WHAT THE EXERCISE ASKS:
Without the pictures, reproduce the entries below exactly.

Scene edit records
▶

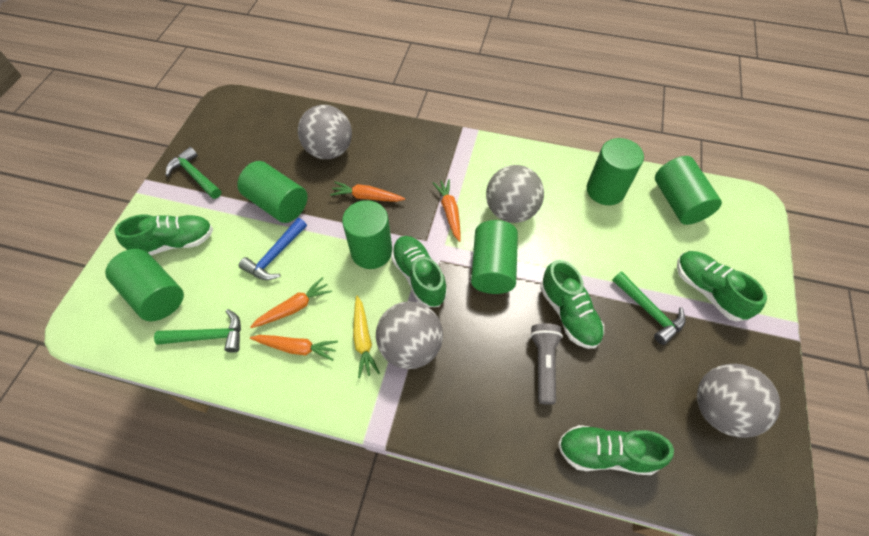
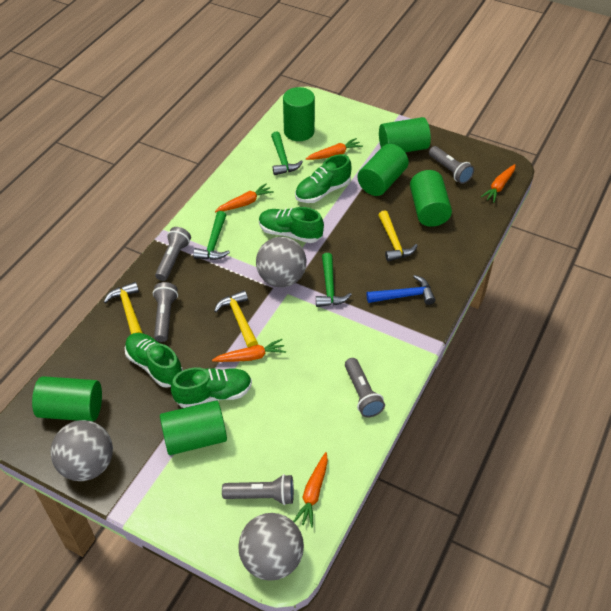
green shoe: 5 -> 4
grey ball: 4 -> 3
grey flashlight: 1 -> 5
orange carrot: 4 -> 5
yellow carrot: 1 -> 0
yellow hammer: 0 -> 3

◀

SOLUTION FOR THIS EXERCISE:
green shoe: 5 -> 4
grey ball: 4 -> 3
grey flashlight: 1 -> 5
orange carrot: 4 -> 5
yellow carrot: 1 -> 0
yellow hammer: 0 -> 3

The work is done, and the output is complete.